▶ Task material:
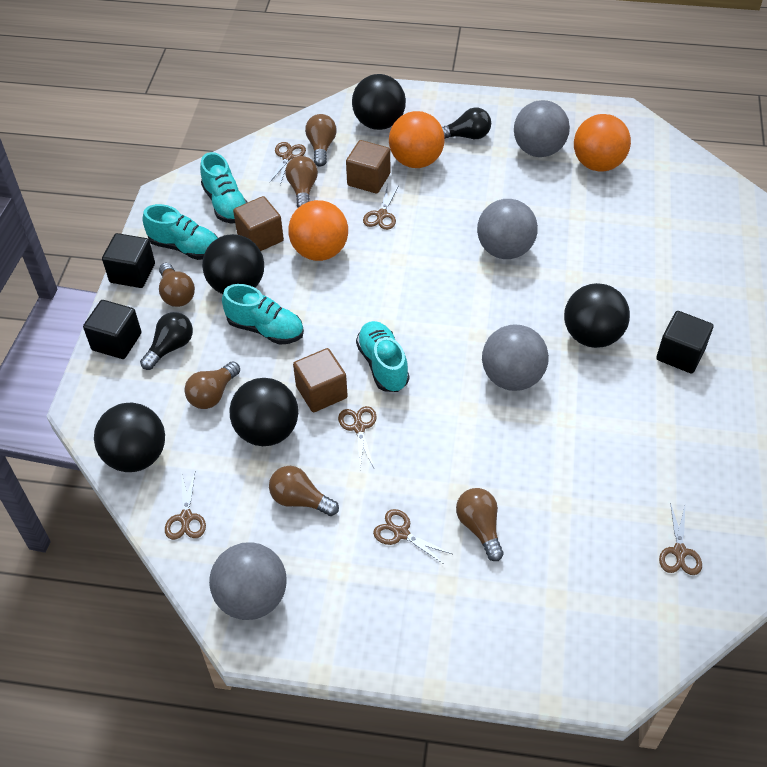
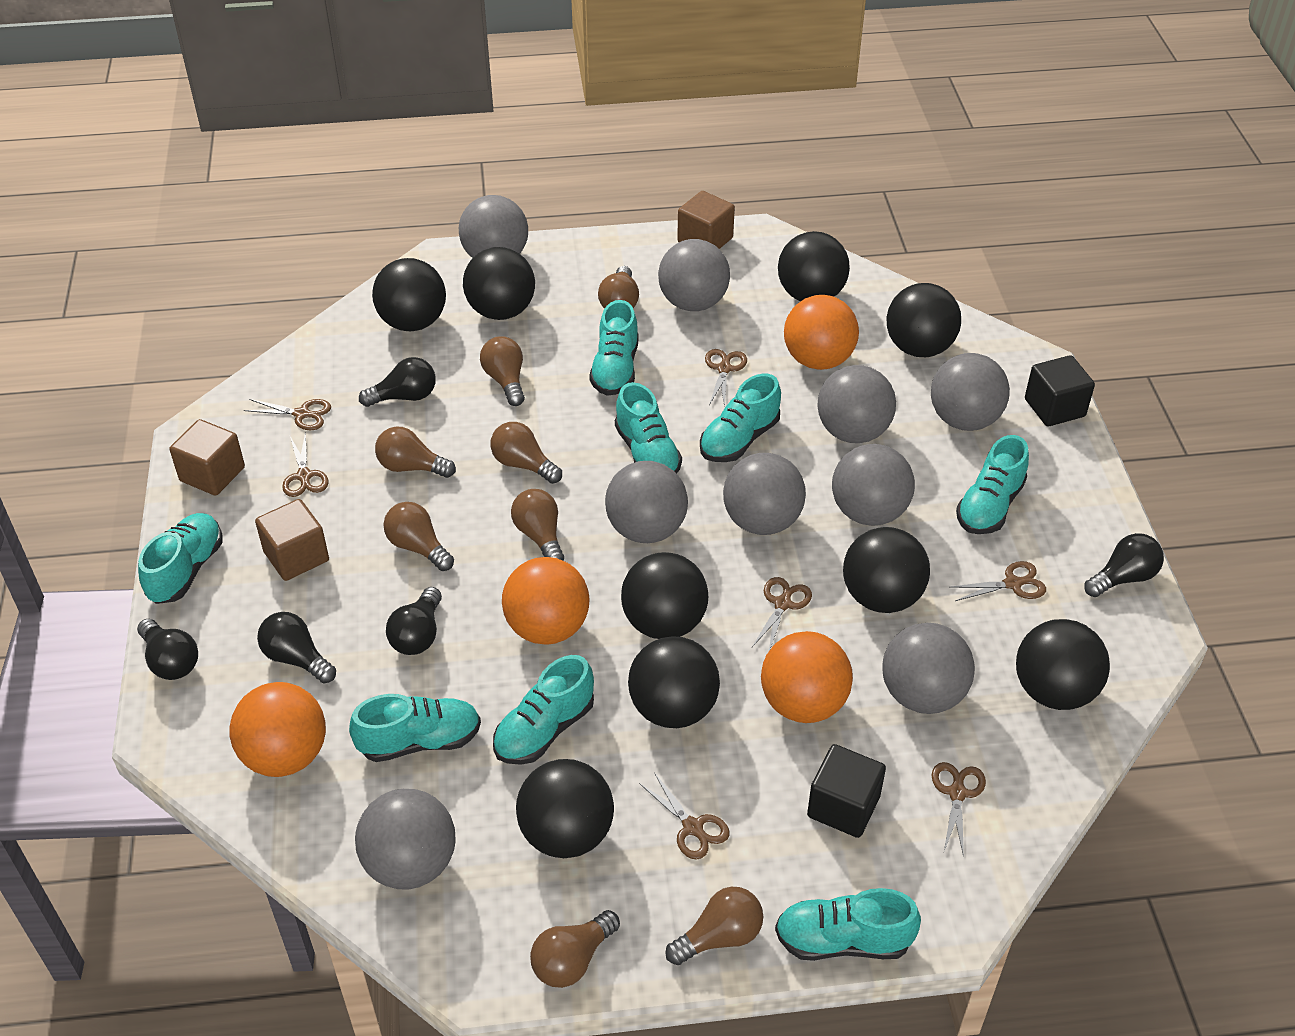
black ball: 5 -> 9
black cube: 3 -> 2
black light bulb: 2 -> 5
brown light bulb: 6 -> 8
brown scissors: 6 -> 7
grey ball: 4 -> 9
orange ball: 3 -> 4
turquoise shoe: 4 -> 8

▶ What you will do:
Search the material for the word "brown" and copy every matching line.

▶ Written reply:
brown light bulb: 6 -> 8
brown scissors: 6 -> 7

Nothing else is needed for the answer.